## [Data entries]
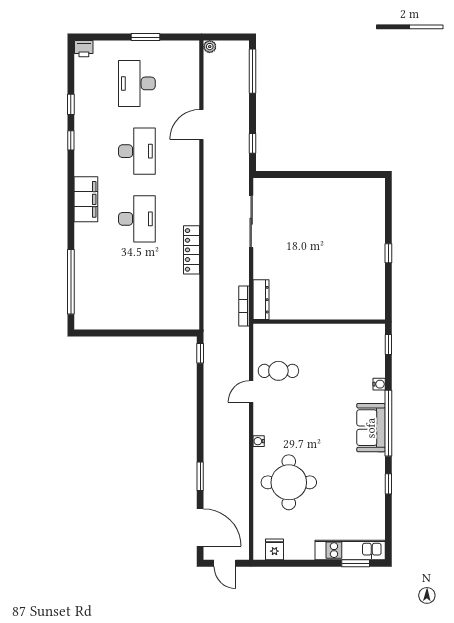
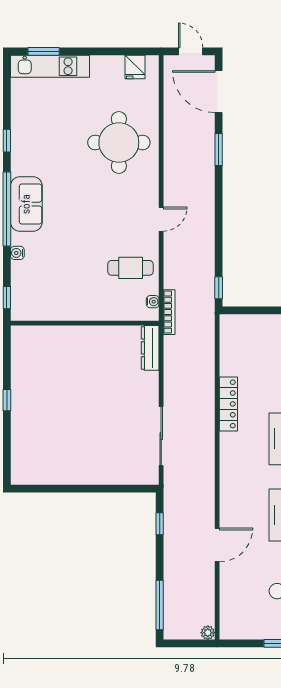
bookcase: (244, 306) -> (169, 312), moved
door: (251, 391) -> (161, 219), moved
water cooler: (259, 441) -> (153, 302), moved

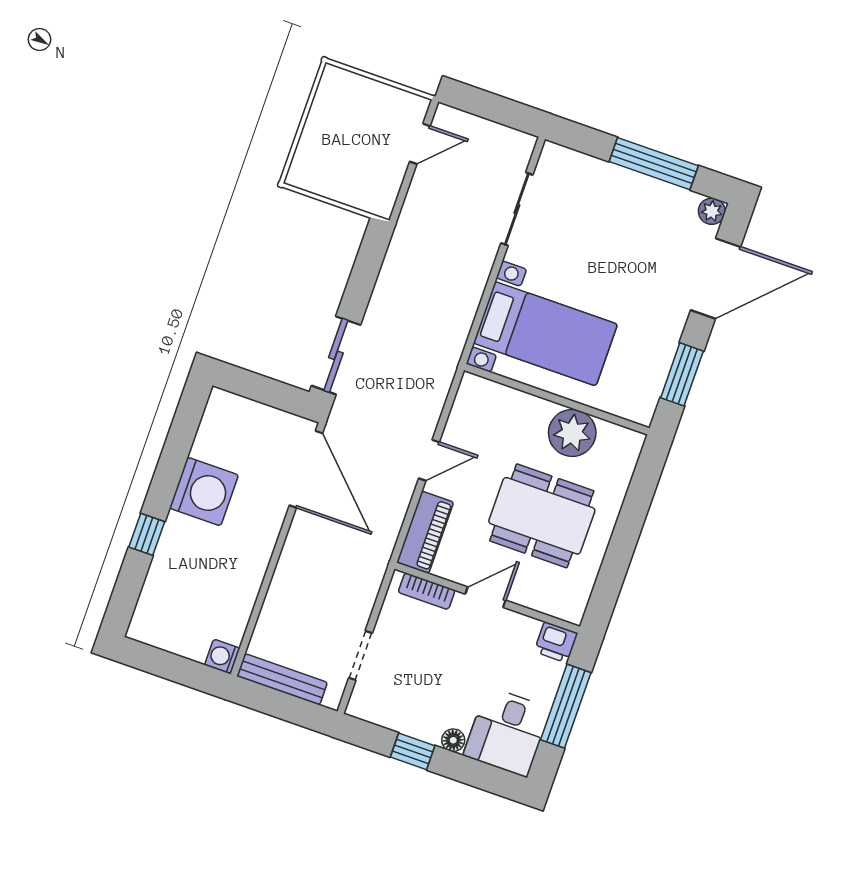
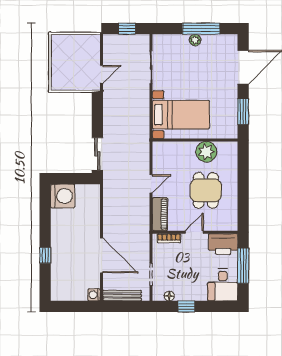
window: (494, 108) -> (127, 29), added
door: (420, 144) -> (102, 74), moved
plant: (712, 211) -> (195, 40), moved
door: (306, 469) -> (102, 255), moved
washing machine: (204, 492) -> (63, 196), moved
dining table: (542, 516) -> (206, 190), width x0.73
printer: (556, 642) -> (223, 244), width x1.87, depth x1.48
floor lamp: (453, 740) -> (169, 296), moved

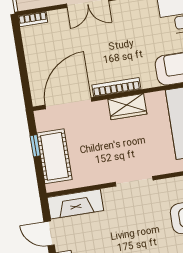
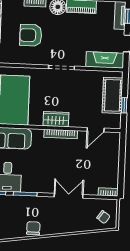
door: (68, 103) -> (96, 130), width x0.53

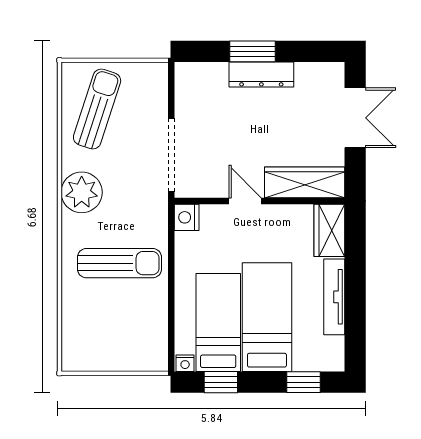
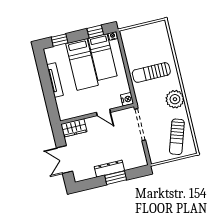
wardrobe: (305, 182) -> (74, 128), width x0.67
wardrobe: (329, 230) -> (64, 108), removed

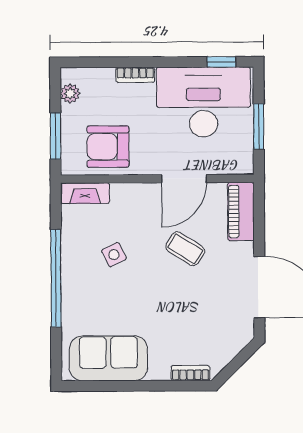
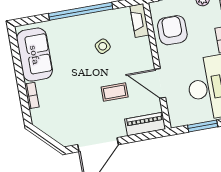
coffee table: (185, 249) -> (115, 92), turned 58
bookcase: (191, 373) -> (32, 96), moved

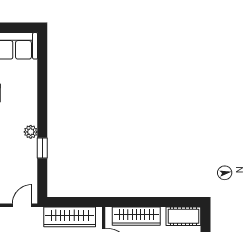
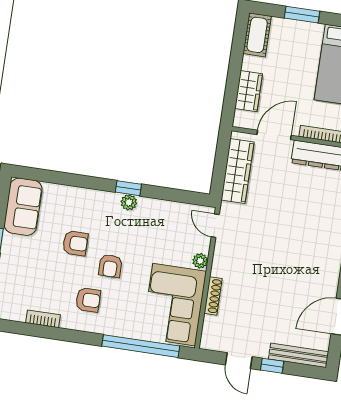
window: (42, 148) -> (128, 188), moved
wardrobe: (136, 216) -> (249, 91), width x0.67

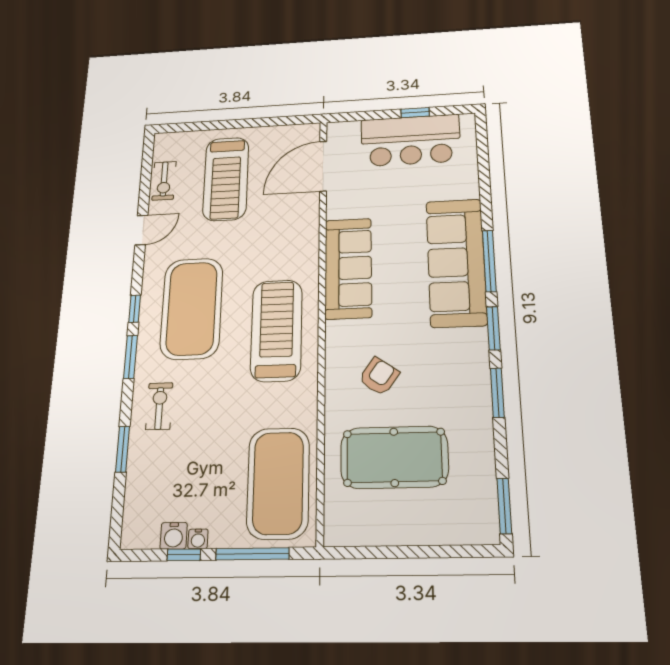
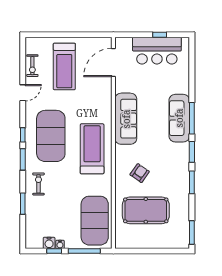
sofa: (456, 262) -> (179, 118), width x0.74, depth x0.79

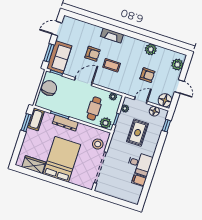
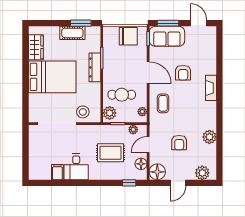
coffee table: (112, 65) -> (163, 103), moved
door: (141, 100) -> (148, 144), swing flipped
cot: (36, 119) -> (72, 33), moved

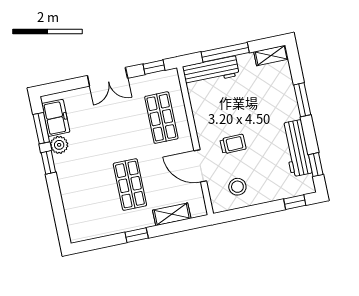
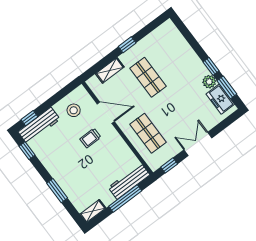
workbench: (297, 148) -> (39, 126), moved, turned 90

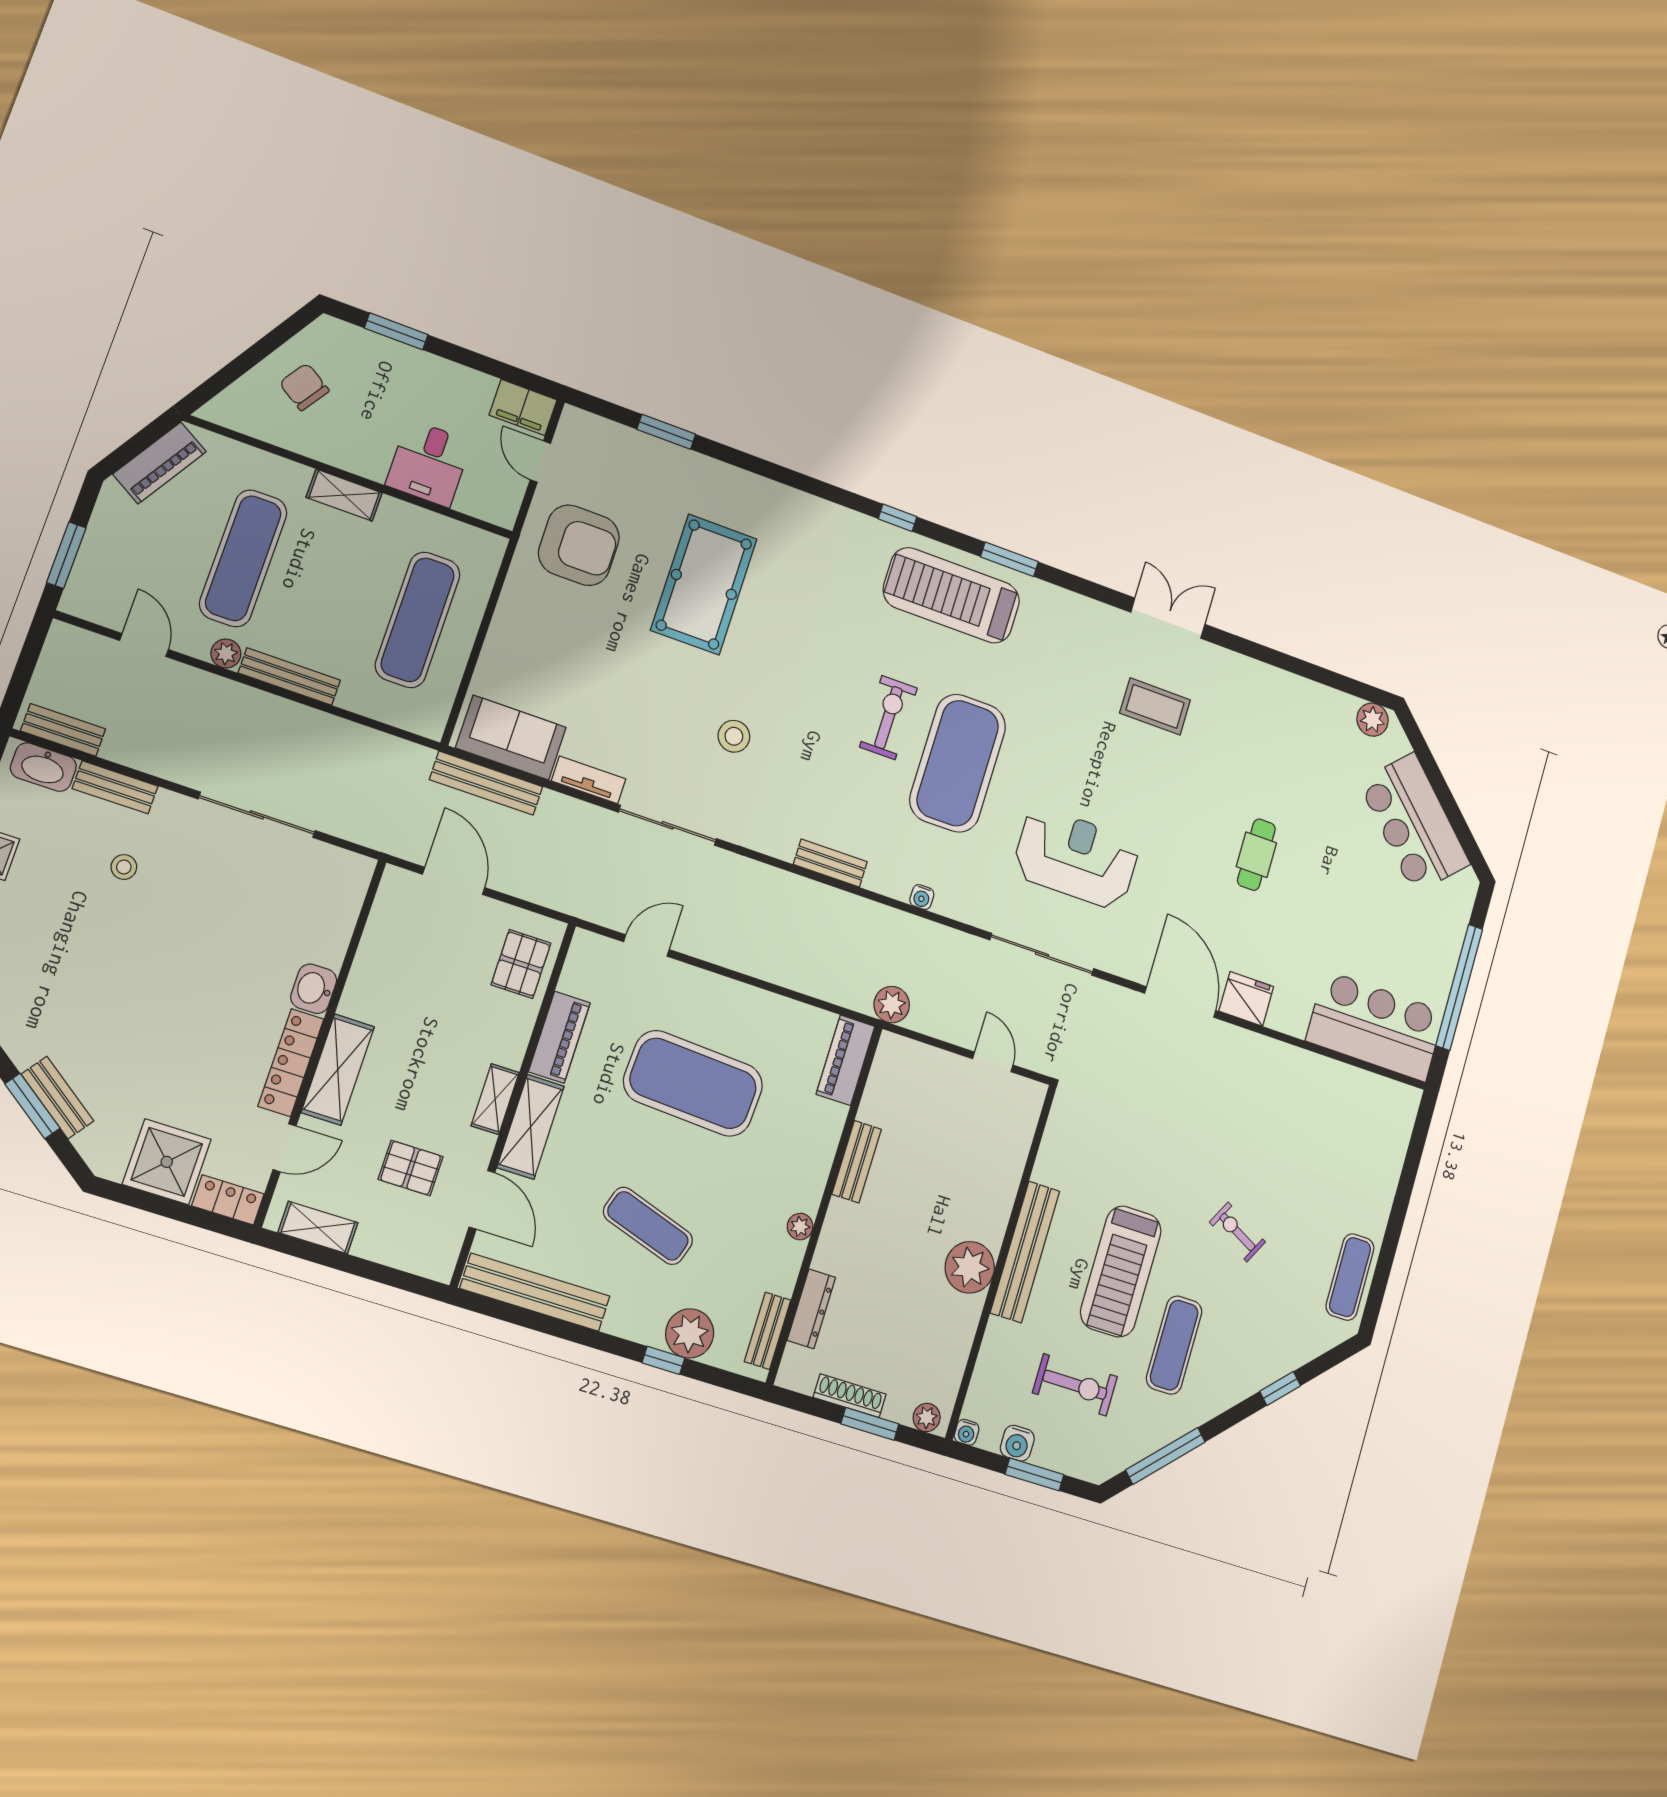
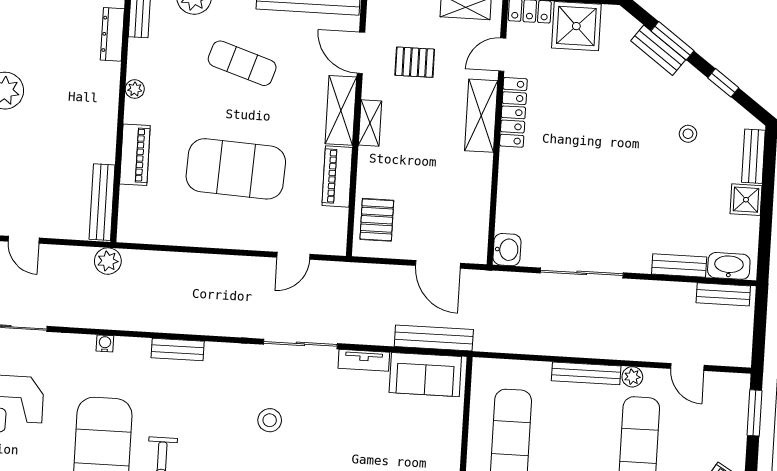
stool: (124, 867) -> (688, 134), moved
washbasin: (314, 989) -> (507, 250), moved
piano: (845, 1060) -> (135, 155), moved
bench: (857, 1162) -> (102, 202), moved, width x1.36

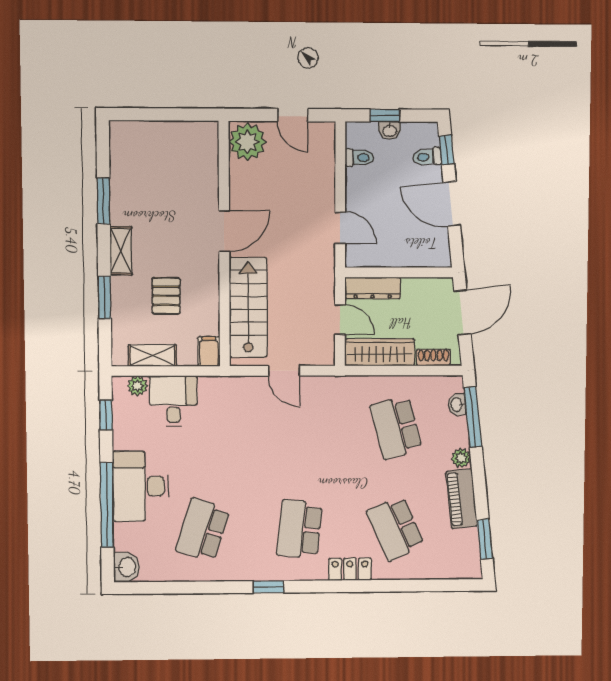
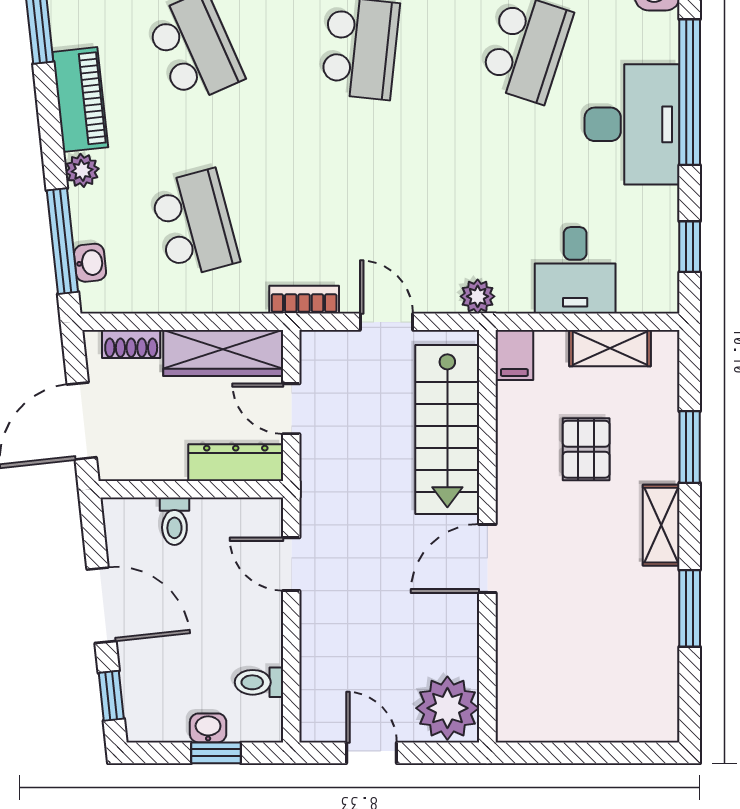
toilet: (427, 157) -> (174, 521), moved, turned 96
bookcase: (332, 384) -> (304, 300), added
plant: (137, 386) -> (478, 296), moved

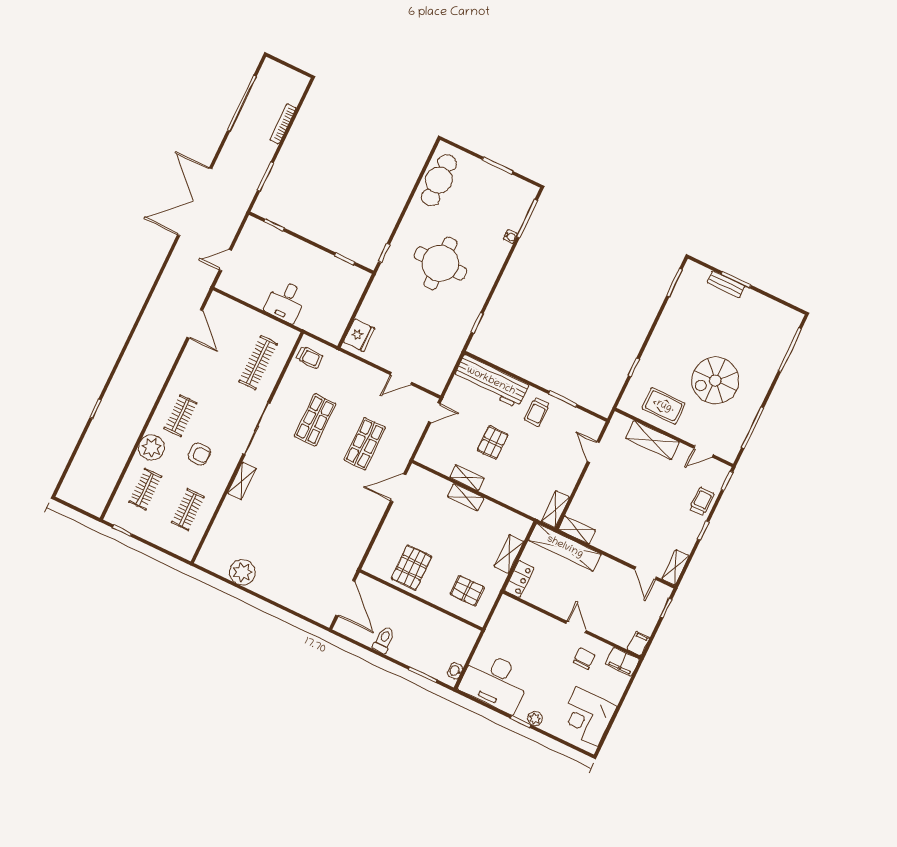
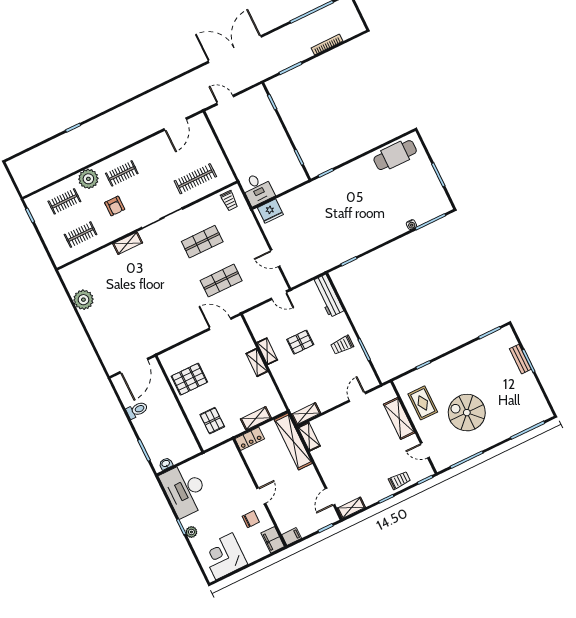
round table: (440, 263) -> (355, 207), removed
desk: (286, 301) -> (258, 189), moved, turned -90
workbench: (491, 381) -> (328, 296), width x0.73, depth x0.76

## [What to do]
Of the lines above, copy only those from the one holding "door: (68, 103) -> (96, 130), width x0.53" to the one holding "stool: (124, 867) -> (688, 134), moved", both included, and exclude every image.

## [Answer to this exercise]
door: (68, 103) -> (96, 130), width x0.53

wardrobe: (305, 182) -> (74, 128), width x0.67
wardrobe: (329, 230) -> (64, 108), removed

coffee table: (185, 249) -> (115, 92), turned 58
bookcase: (191, 373) -> (32, 96), moved

window: (42, 148) -> (128, 188), moved
wardrobe: (136, 216) -> (249, 91), width x0.67

sofa: (456, 262) -> (179, 118), width x0.74, depth x0.79

coffee table: (112, 65) -> (163, 103), moved
door: (141, 100) -> (148, 144), swing flipped
cot: (36, 119) -> (72, 33), moved

workbench: (297, 148) -> (39, 126), moved, turned 90

stool: (124, 867) -> (688, 134), moved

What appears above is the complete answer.